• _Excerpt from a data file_
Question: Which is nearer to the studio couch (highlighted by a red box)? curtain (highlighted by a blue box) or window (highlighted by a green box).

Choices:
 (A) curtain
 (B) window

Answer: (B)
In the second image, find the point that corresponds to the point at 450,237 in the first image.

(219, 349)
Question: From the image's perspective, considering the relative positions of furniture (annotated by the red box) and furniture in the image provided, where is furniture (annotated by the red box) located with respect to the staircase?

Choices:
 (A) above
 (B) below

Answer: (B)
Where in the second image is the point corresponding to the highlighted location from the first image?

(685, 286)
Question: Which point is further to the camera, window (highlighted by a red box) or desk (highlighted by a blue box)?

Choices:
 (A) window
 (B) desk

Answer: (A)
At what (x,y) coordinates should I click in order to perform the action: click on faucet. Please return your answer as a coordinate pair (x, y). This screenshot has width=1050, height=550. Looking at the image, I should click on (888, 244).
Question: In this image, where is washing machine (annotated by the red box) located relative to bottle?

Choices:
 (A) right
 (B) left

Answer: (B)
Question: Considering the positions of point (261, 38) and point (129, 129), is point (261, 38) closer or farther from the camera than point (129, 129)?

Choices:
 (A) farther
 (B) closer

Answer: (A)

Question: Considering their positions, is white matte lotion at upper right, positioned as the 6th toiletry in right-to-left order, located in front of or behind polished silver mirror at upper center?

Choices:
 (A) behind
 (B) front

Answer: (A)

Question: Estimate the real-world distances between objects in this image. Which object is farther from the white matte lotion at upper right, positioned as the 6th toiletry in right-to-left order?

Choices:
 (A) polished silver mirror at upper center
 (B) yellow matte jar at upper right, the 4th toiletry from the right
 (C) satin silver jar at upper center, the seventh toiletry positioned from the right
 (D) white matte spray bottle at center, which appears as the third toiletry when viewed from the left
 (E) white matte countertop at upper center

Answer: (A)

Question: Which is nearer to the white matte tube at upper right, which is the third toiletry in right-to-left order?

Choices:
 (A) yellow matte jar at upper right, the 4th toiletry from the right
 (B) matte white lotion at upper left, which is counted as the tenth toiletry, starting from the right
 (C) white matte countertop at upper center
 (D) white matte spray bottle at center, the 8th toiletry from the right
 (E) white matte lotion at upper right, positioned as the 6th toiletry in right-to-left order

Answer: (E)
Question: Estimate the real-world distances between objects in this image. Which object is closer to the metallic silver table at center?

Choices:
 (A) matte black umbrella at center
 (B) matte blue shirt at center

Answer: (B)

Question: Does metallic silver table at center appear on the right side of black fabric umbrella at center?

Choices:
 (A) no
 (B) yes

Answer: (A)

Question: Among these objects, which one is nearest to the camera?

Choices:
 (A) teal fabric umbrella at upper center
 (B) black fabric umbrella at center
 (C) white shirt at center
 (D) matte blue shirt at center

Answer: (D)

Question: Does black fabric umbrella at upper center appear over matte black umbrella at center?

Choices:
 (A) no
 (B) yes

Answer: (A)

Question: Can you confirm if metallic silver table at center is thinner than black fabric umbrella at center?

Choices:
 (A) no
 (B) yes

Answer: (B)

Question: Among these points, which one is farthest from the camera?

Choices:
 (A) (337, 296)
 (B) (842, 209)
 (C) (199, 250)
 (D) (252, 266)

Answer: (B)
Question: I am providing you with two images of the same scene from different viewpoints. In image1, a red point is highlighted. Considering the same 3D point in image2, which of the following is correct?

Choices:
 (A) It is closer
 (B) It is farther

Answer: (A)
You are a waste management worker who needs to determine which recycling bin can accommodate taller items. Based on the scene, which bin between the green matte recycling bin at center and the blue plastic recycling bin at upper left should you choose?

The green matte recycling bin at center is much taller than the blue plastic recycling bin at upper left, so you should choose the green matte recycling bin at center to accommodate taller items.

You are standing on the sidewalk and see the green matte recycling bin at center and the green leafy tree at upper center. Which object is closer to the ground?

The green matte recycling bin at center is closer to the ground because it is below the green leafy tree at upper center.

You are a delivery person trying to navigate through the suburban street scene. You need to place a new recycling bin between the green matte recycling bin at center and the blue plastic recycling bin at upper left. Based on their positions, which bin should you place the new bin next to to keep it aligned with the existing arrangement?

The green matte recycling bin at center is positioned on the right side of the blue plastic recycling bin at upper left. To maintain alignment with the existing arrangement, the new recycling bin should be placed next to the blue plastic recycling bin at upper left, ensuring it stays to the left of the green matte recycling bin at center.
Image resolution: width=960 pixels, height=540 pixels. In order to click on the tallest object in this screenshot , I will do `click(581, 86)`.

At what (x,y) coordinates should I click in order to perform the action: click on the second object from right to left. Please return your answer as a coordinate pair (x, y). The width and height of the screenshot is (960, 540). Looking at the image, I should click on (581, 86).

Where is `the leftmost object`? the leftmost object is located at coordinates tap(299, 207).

• _Task instructions_
Reproduce the records with every occurrence of "Choices" renamed to "Options", leaving everything else unchanged.

• _Response to this task_
Question: Which is nearer to the studio couch (highlighted by a red box)? curtain (highlighted by a blue box) or window (highlighted by a green box).

Options:
 (A) curtain
 (B) window

Answer: (B)
In the second image, find the point that corresponds to the point at 450,237 in the first image.

(219, 349)
Question: From the image's perspective, considering the relative positions of furniture (annotated by the red box) and furniture in the image provided, where is furniture (annotated by the red box) located with respect to the staircase?

Options:
 (A) above
 (B) below

Answer: (B)
Where in the second image is the point corresponding to the highlighted location from the first image?

(685, 286)
Question: Which point is further to the camera, window (highlighted by a red box) or desk (highlighted by a blue box)?

Options:
 (A) window
 (B) desk

Answer: (A)
At what (x,y) coordinates should I click in order to perform the action: click on faucet. Please return your answer as a coordinate pair (x, y). This screenshot has width=1050, height=550. Looking at the image, I should click on (888, 244).
Question: In this image, where is washing machine (annotated by the red box) located relative to bottle?

Options:
 (A) right
 (B) left

Answer: (B)
Question: Considering the positions of point (261, 38) and point (129, 129), is point (261, 38) closer or farther from the camera than point (129, 129)?

Options:
 (A) farther
 (B) closer

Answer: (A)

Question: Considering their positions, is white matte lotion at upper right, positioned as the 6th toiletry in right-to-left order, located in front of or behind polished silver mirror at upper center?

Options:
 (A) behind
 (B) front

Answer: (A)

Question: Estimate the real-world distances between objects in this image. Which object is farther from the white matte lotion at upper right, positioned as the 6th toiletry in right-to-left order?

Options:
 (A) polished silver mirror at upper center
 (B) yellow matte jar at upper right, the 4th toiletry from the right
 (C) satin silver jar at upper center, the seventh toiletry positioned from the right
 (D) white matte spray bottle at center, which appears as the third toiletry when viewed from the left
 (E) white matte countertop at upper center

Answer: (A)

Question: Which is nearer to the white matte tube at upper right, which is the third toiletry in right-to-left order?

Options:
 (A) yellow matte jar at upper right, the 4th toiletry from the right
 (B) matte white lotion at upper left, which is counted as the tenth toiletry, starting from the right
 (C) white matte countertop at upper center
 (D) white matte spray bottle at center, the 8th toiletry from the right
 (E) white matte lotion at upper right, positioned as the 6th toiletry in right-to-left order

Answer: (E)
Question: Estimate the real-world distances between objects in this image. Which object is closer to the metallic silver table at center?

Options:
 (A) matte black umbrella at center
 (B) matte blue shirt at center

Answer: (B)

Question: Does metallic silver table at center appear on the right side of black fabric umbrella at center?

Options:
 (A) no
 (B) yes

Answer: (A)

Question: Among these objects, which one is nearest to the camera?

Options:
 (A) teal fabric umbrella at upper center
 (B) black fabric umbrella at center
 (C) white shirt at center
 (D) matte blue shirt at center

Answer: (D)

Question: Does black fabric umbrella at upper center appear over matte black umbrella at center?

Options:
 (A) no
 (B) yes

Answer: (A)

Question: Can you confirm if metallic silver table at center is thinner than black fabric umbrella at center?

Options:
 (A) no
 (B) yes

Answer: (B)

Question: Among these points, which one is farthest from the camera?

Options:
 (A) (337, 296)
 (B) (842, 209)
 (C) (199, 250)
 (D) (252, 266)

Answer: (B)
Question: I am providing you with two images of the same scene from different viewpoints. In image1, a red point is highlighted. Considering the same 3D point in image2, which of the following is correct?

Options:
 (A) It is closer
 (B) It is farther

Answer: (A)
You are a waste management worker who needs to determine which recycling bin can accommodate taller items. Based on the scene, which bin between the green matte recycling bin at center and the blue plastic recycling bin at upper left should you choose?

The green matte recycling bin at center is much taller than the blue plastic recycling bin at upper left, so you should choose the green matte recycling bin at center to accommodate taller items.

You are standing on the sidewalk and see the green matte recycling bin at center and the green leafy tree at upper center. Which object is closer to the ground?

The green matte recycling bin at center is closer to the ground because it is below the green leafy tree at upper center.

You are a delivery person trying to navigate through the suburban street scene. You need to place a new recycling bin between the green matte recycling bin at center and the blue plastic recycling bin at upper left. Based on their positions, which bin should you place the new bin next to to keep it aligned with the existing arrangement?

The green matte recycling bin at center is positioned on the right side of the blue plastic recycling bin at upper left. To maintain alignment with the existing arrangement, the new recycling bin should be placed next to the blue plastic recycling bin at upper left, ensuring it stays to the left of the green matte recycling bin at center.
Image resolution: width=960 pixels, height=540 pixels. In order to click on the tallest object in this screenshot , I will do `click(581, 86)`.

At what (x,y) coordinates should I click in order to perform the action: click on the second object from right to left. Please return your answer as a coordinate pair (x, y). The width and height of the screenshot is (960, 540). Looking at the image, I should click on (581, 86).

Where is `the leftmost object`? the leftmost object is located at coordinates tap(299, 207).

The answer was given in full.